▶ [Your task]
From the entries below, transcribe exactly the lines between the line holding "new: crimson toy apple (no. 2 from left)" and the line holding "old: yellow toy banana (no. 1 from left)", inclusive; skip all other lines.

▶ [Raw data]
^^^^^^^^^^^^^^^^

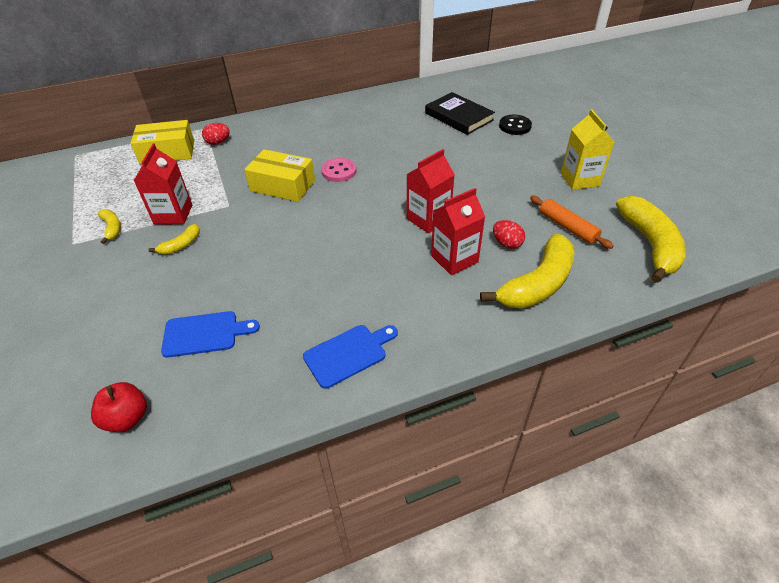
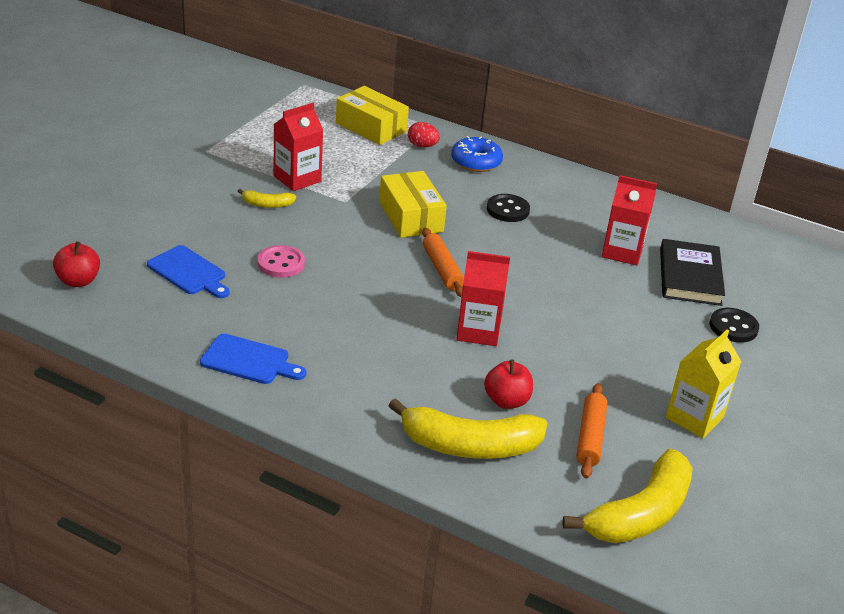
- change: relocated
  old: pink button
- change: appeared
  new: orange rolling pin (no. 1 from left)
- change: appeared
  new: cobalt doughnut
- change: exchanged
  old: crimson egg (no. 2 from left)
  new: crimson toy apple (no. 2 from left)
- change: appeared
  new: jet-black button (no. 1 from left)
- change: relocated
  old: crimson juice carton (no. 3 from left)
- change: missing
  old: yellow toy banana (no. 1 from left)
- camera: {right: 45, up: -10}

^^^^^^^^^^^^^^^^

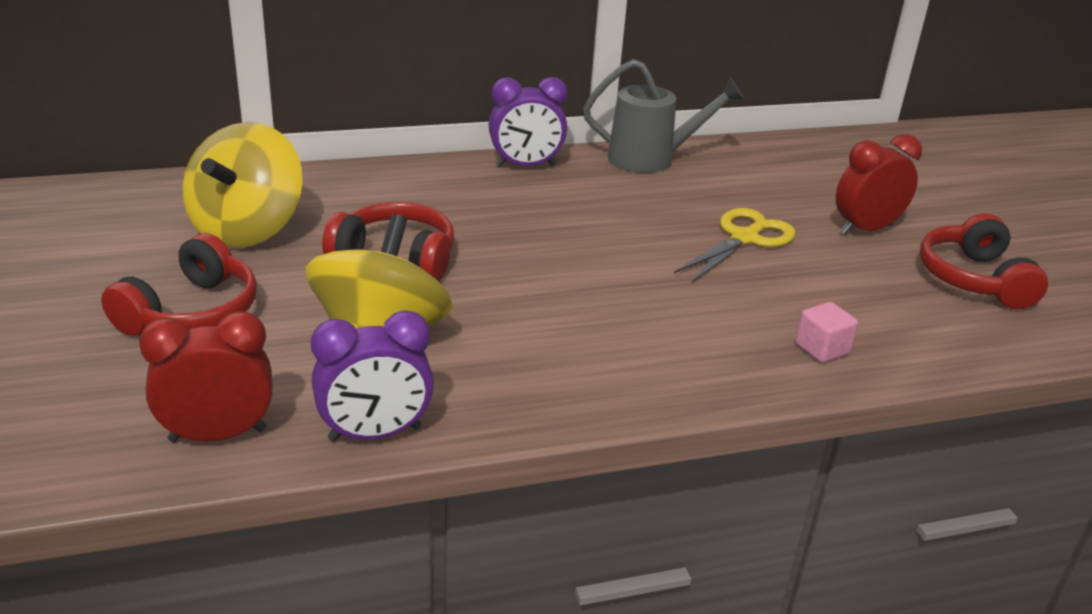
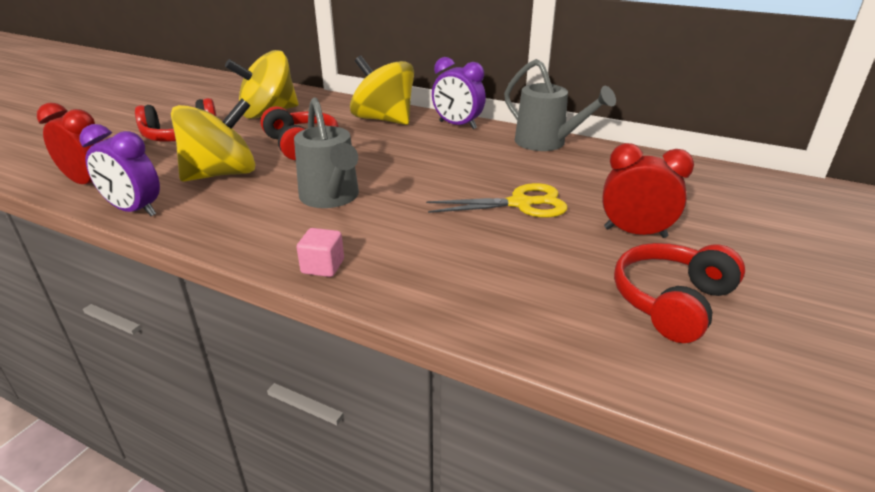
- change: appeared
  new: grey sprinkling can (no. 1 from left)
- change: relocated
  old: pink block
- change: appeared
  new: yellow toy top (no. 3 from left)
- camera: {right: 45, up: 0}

^^^^^^^^^^^^^^^^

▶ [Your response]
  new: crimson toy apple (no. 2 from left)
- change: appeared
  new: jet-black button (no. 1 from left)
- change: relocated
  old: crimson juice carton (no. 3 from left)
- change: missing
  old: yellow toy banana (no. 1 from left)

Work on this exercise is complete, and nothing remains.